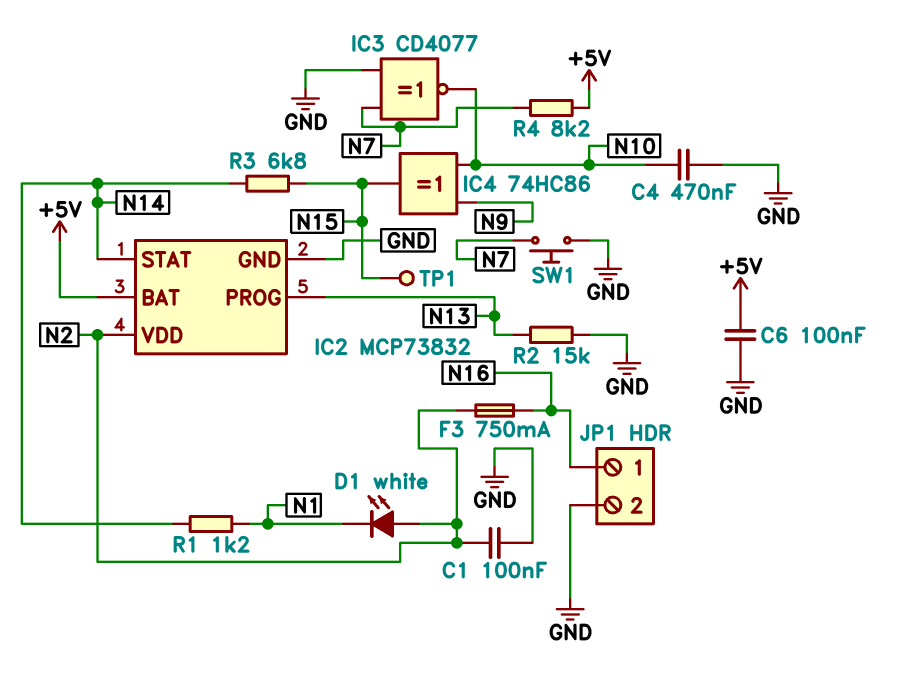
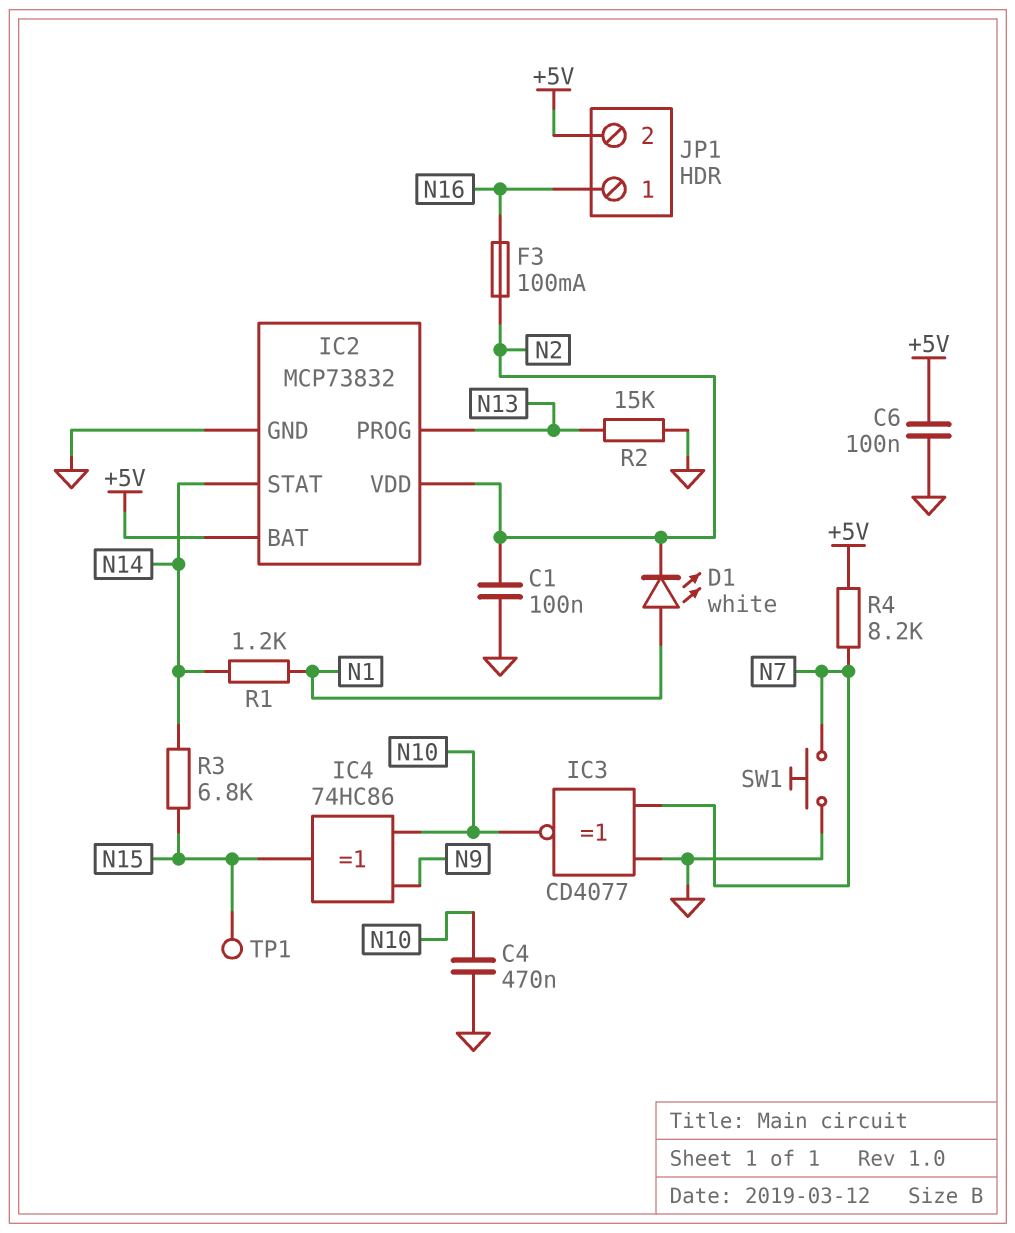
D1: LED white (A N2, K N1) -> LED white (A N1, K N2)
F3: 750mA (N2, N16) -> 100mA (N2, N16)
JP1 pin 2: GND -> +5V

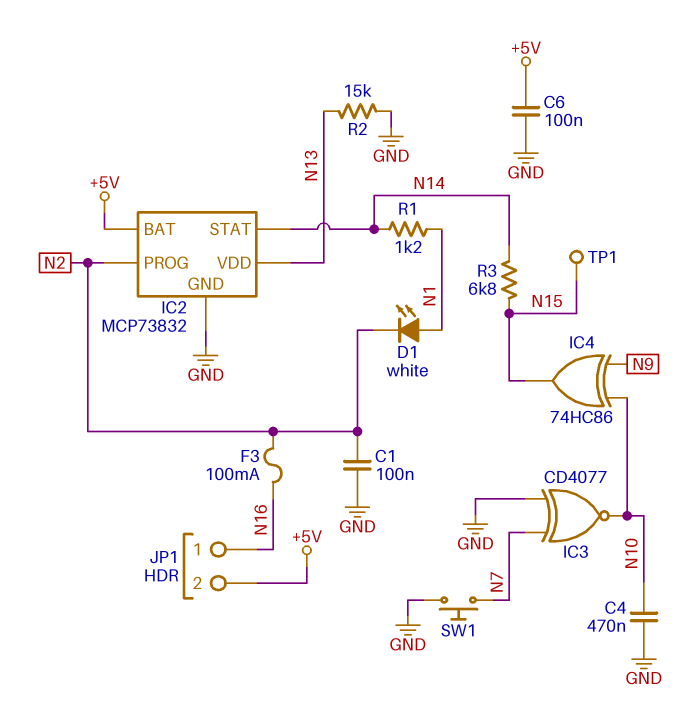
IC2 pin PROG: N13 -> N2
IC2 pin VDD: N2 -> N13
R4: 8.2k (+5V, N7) -> none

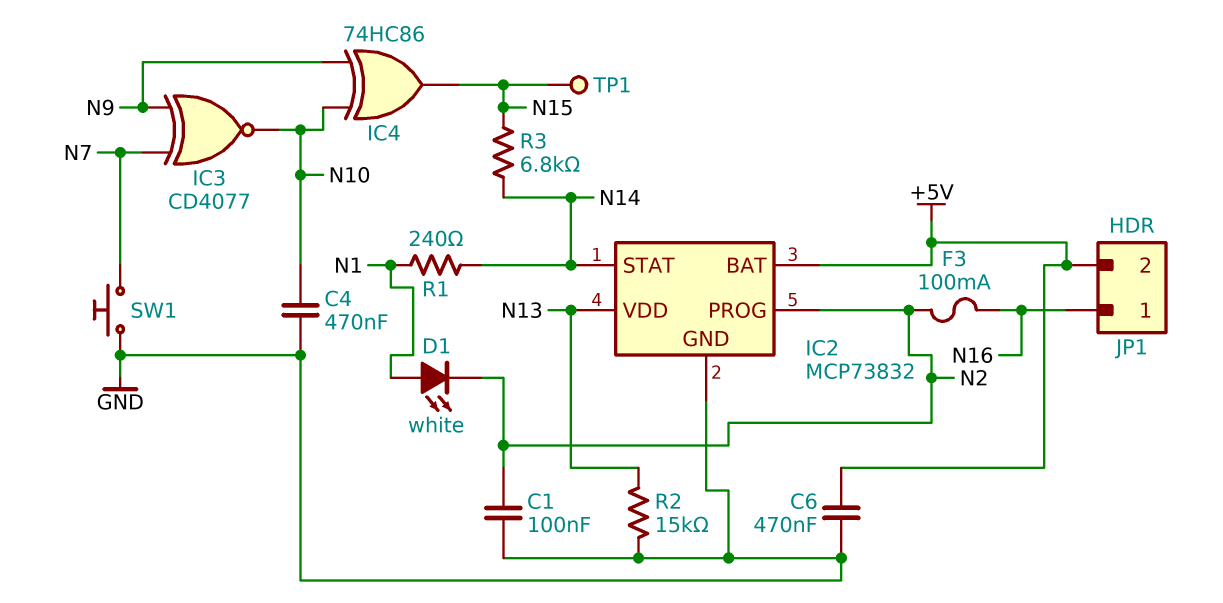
C6: 100nF (+5V, GND) -> 470nF (+5V, GND)
IC3: XNOR CD4077 (in GND, in N7, out N10) -> XNOR CD4077 (in N7, in N9, out N10)
R1: 1.2k (N1, N14) -> 240 (N1, N14)

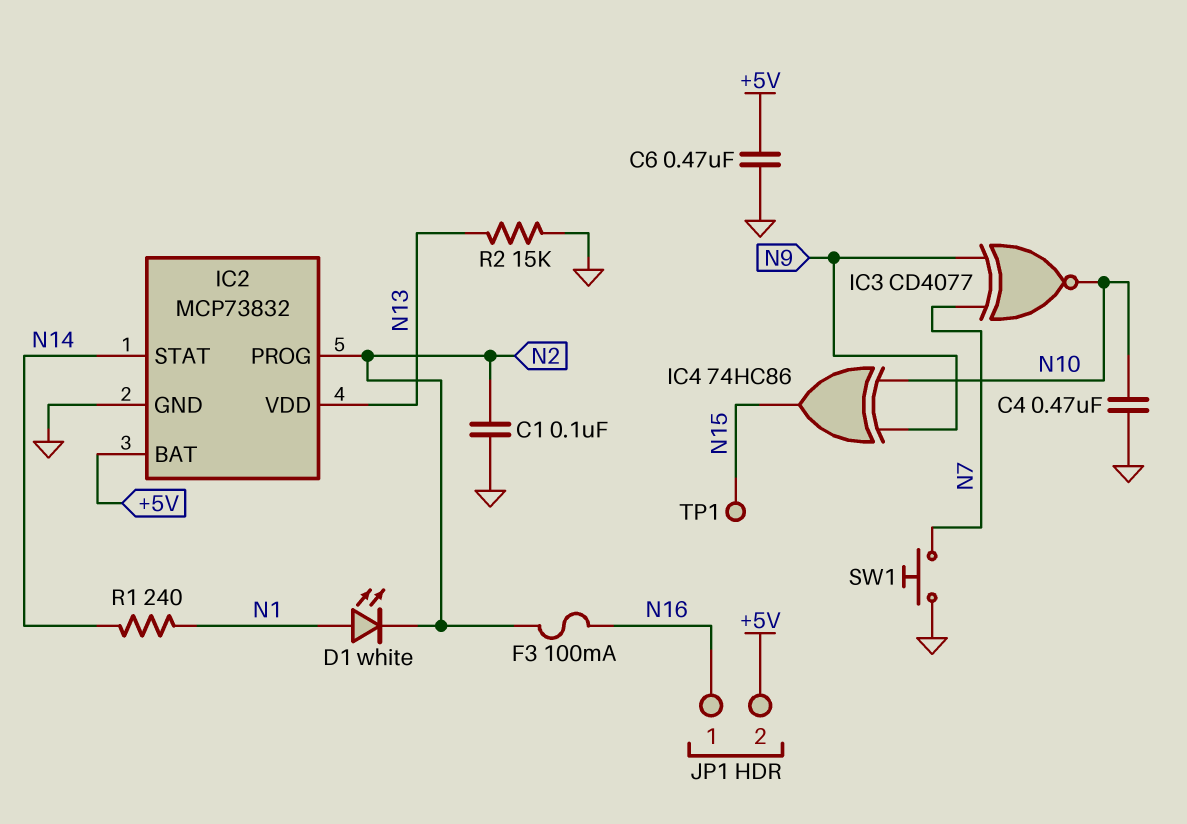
R3: 6.8k (N14, N15) -> none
☆ ☆ ☆ ☆
Everything in the entries above must be output again exactly, except the pictures.

D1: LED white (A N2, K N1) -> LED white (A N1, K N2)
F3: 750mA (N2, N16) -> 100mA (N2, N16)
JP1 pin 2: GND -> +5V

IC2 pin PROG: N13 -> N2
IC2 pin VDD: N2 -> N13
R4: 8.2k (+5V, N7) -> none

C6: 100nF (+5V, GND) -> 470nF (+5V, GND)
IC3: XNOR CD4077 (in GND, in N7, out N10) -> XNOR CD4077 (in N7, in N9, out N10)
R1: 1.2k (N1, N14) -> 240 (N1, N14)

R3: 6.8k (N14, N15) -> none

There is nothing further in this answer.